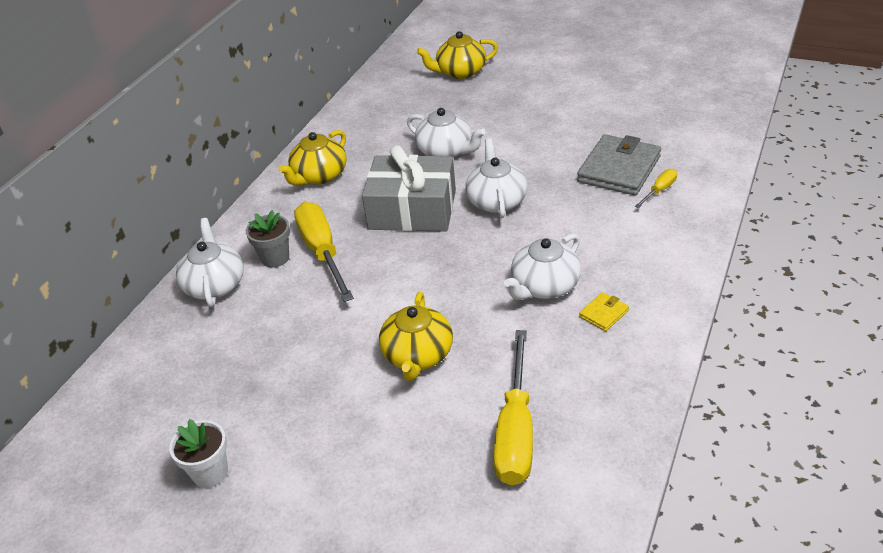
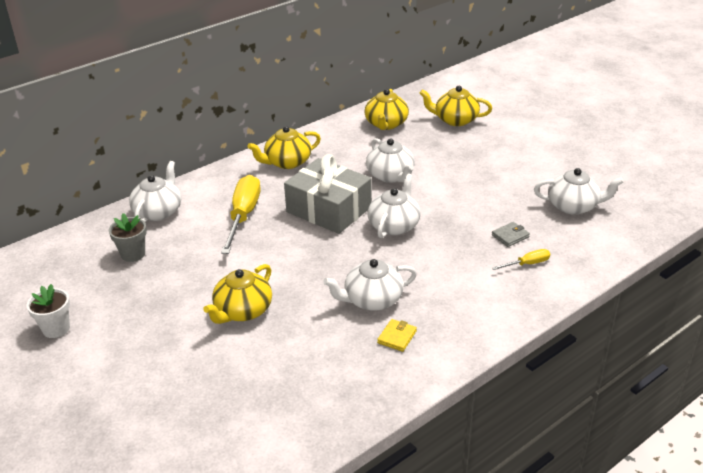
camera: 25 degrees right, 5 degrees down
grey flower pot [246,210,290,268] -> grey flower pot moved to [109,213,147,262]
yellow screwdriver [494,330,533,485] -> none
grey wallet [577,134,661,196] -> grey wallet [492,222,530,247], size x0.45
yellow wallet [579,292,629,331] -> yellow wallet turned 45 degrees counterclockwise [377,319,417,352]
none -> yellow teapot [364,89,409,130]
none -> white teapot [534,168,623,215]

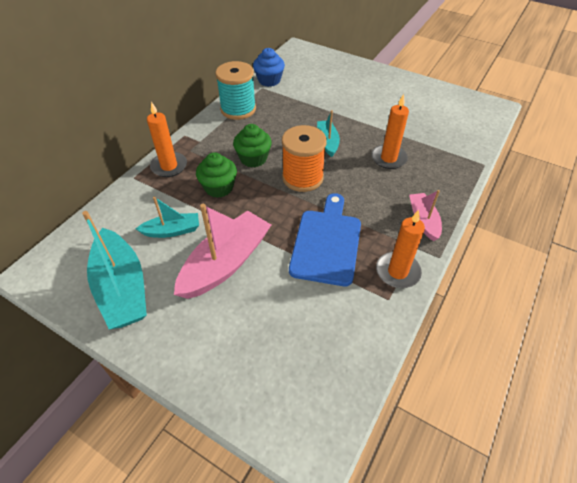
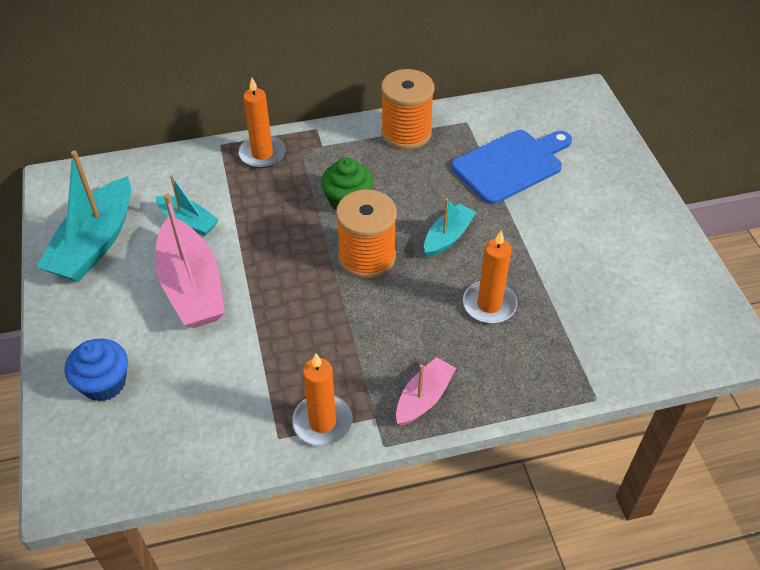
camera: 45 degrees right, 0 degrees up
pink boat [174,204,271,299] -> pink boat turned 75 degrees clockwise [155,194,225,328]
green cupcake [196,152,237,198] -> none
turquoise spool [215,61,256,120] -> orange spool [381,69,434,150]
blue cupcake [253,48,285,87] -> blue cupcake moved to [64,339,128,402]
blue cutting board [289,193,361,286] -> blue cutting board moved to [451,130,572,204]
┄┄┄┄┄┄┄┄┄┄
▶ _Problem statement_:
Set down every record word for word and leave out the pictures.

▶ _Task output_:
camera: 25 degrees right, 5 degrees down
grey flower pot [246,210,290,268] -> grey flower pot moved to [109,213,147,262]
yellow screwdriver [494,330,533,485] -> none
grey wallet [577,134,661,196] -> grey wallet [492,222,530,247], size x0.45
yellow wallet [579,292,629,331] -> yellow wallet turned 45 degrees counterclockwise [377,319,417,352]
none -> yellow teapot [364,89,409,130]
none -> white teapot [534,168,623,215]

camera: 45 degrees right, 0 degrees up
pink boat [174,204,271,299] -> pink boat turned 75 degrees clockwise [155,194,225,328]
green cupcake [196,152,237,198] -> none
turquoise spool [215,61,256,120] -> orange spool [381,69,434,150]
blue cupcake [253,48,285,87] -> blue cupcake moved to [64,339,128,402]
blue cutting board [289,193,361,286] -> blue cutting board moved to [451,130,572,204]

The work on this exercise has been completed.